*EXERCISE PROMPT*. The entries below should be repeated exactly, with no pictures carried over.

[Object correspondence data]
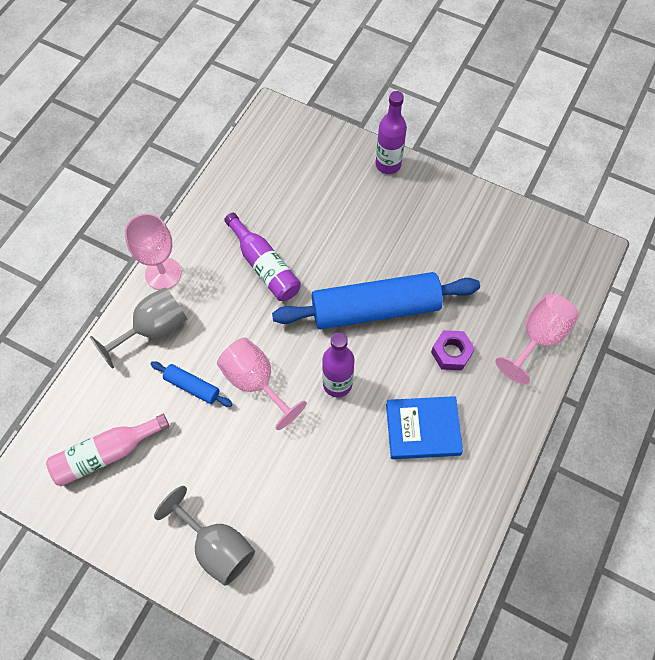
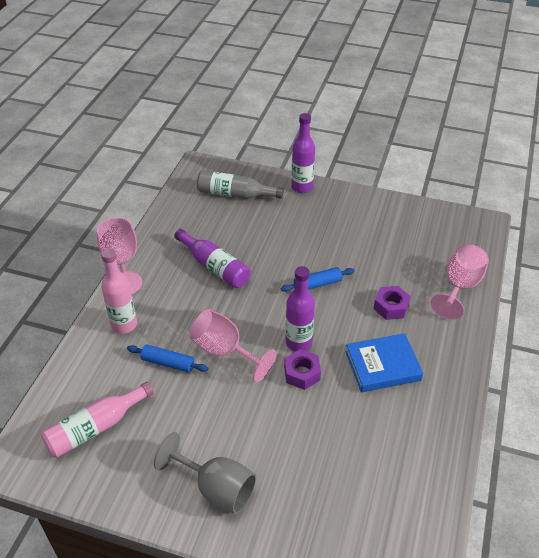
camera: 10 degrees left, 20 degrees down
(153, 329) = (124, 325): grey goblet -> pink bottle
(307, 164) = (235, 194): none -> grey bottle
(332, 424) = (302, 373): none -> purple nut
(375, 308) = (317, 284): blue rolling pin -> blue rolling pin, size x0.44

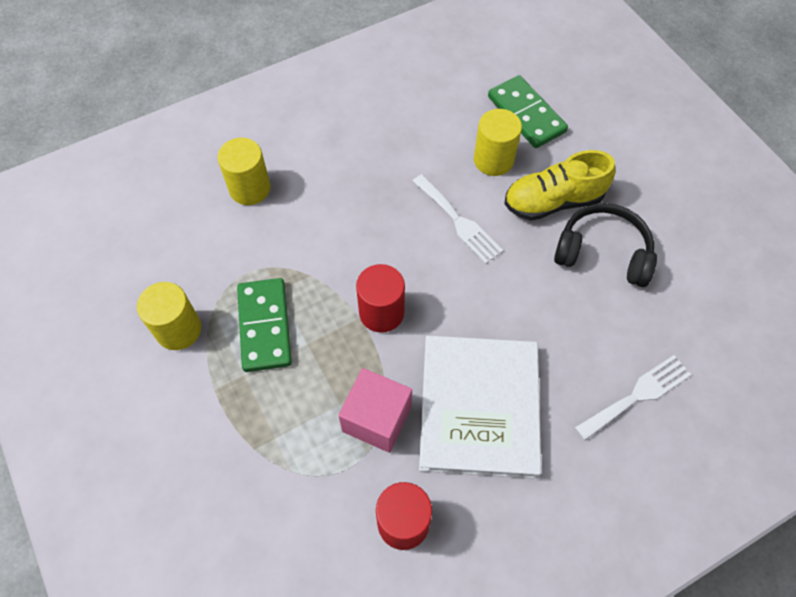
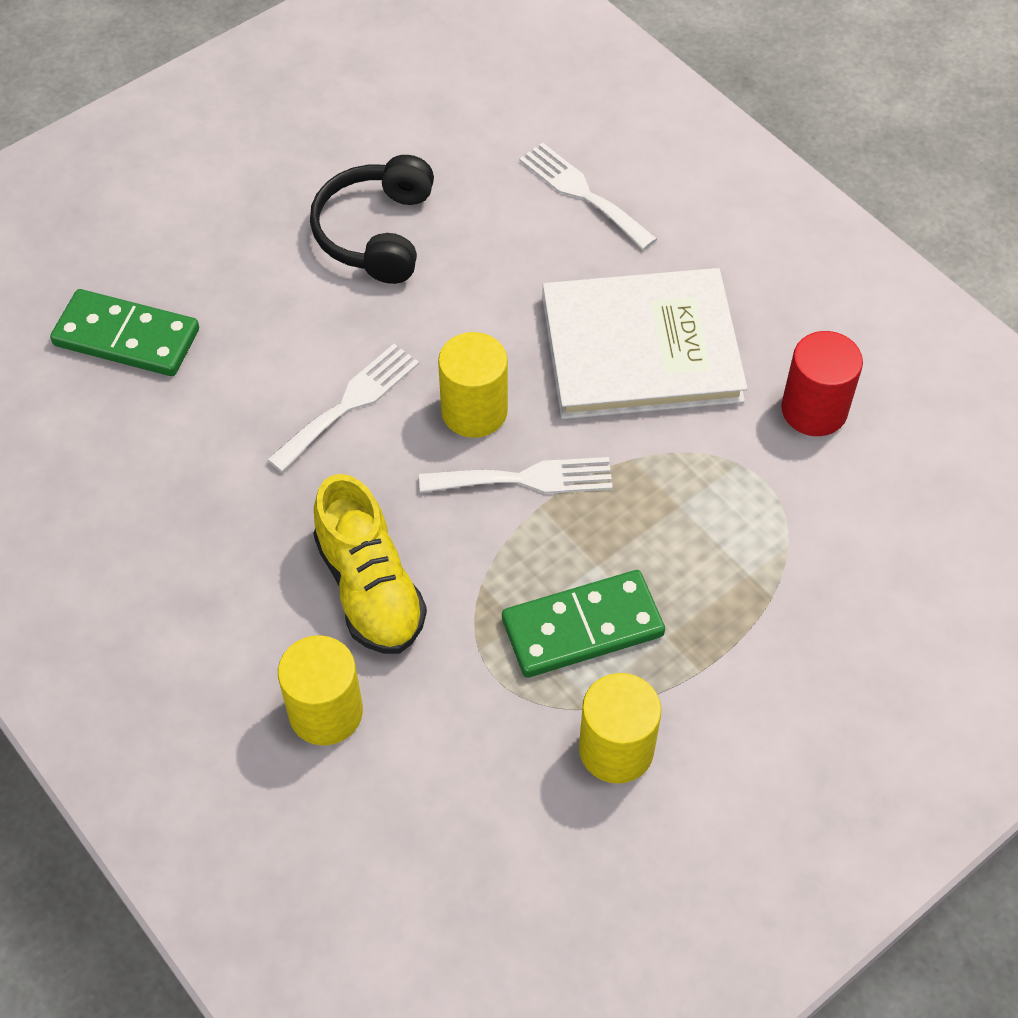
camera: 100 degrees left, 5 degrees down
(377, 419) = (688, 459): pink cube -> none
(381, 312) = (526, 479): red cylinder -> white fork
(493, 160) = (225, 371): yellow cylinder -> yellow cylinder (474, 411)
(526, 114) = (126, 337): green domino -> green domino turned 60 degrees clockwise
(553, 201) = (296, 293): yellow shoe -> yellow shoe (370, 588)

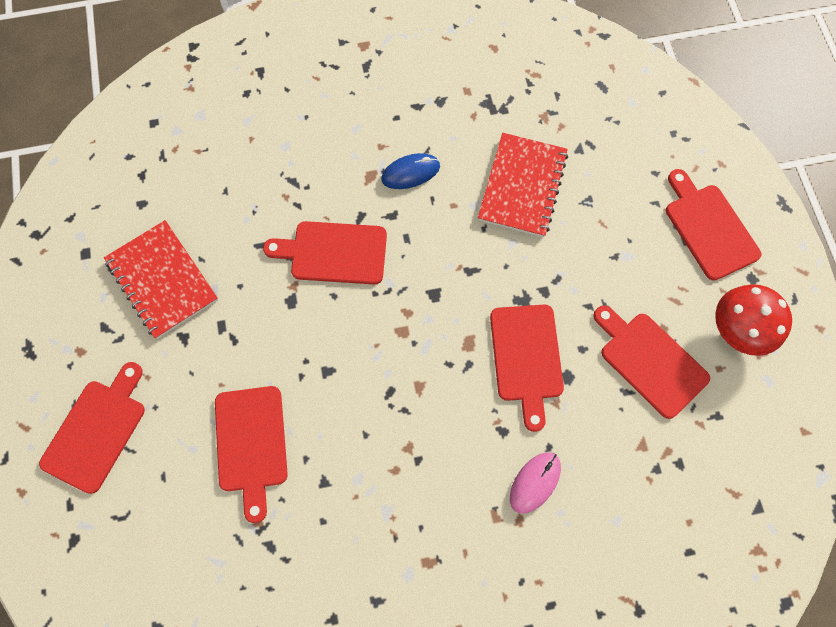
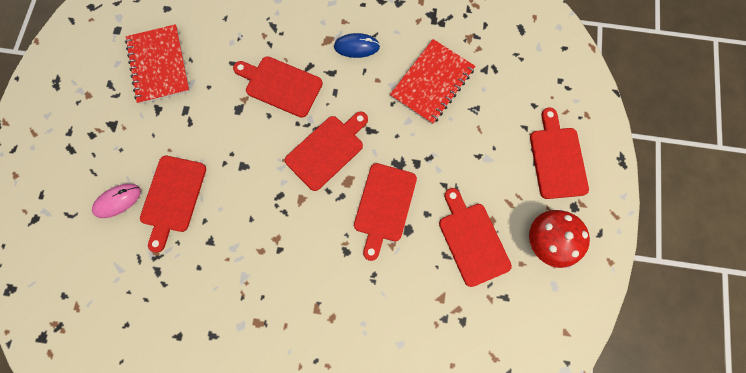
camera: 20 degrees right, 5 degrees up
(97, 430) = (77, 152): red cutting board -> red cutting board (327, 150)
(535, 482) = (353, 296): pink mouse -> pink mouse (118, 201)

*TASK ANSWER*.
camera: 10 degrees left, 20 degrees down
(153, 329) = (124, 325): grey goblet -> pink bottle
(307, 164) = (235, 194): none -> grey bottle
(332, 424) = (302, 373): none -> purple nut
(375, 308) = (317, 284): blue rolling pin -> blue rolling pin, size x0.44

camera: 100 degrees left, 5 degrees down
(377, 419) = (688, 459): pink cube -> none
(381, 312) = (526, 479): red cylinder -> white fork
(493, 160) = (225, 371): yellow cylinder -> yellow cylinder (474, 411)
(526, 114) = (126, 337): green domino -> green domino turned 60 degrees clockwise
(553, 201) = (296, 293): yellow shoe -> yellow shoe (370, 588)

camera: 20 degrees right, 5 degrees up
(97, 430) = (77, 152): red cutting board -> red cutting board (327, 150)
(535, 482) = (353, 296): pink mouse -> pink mouse (118, 201)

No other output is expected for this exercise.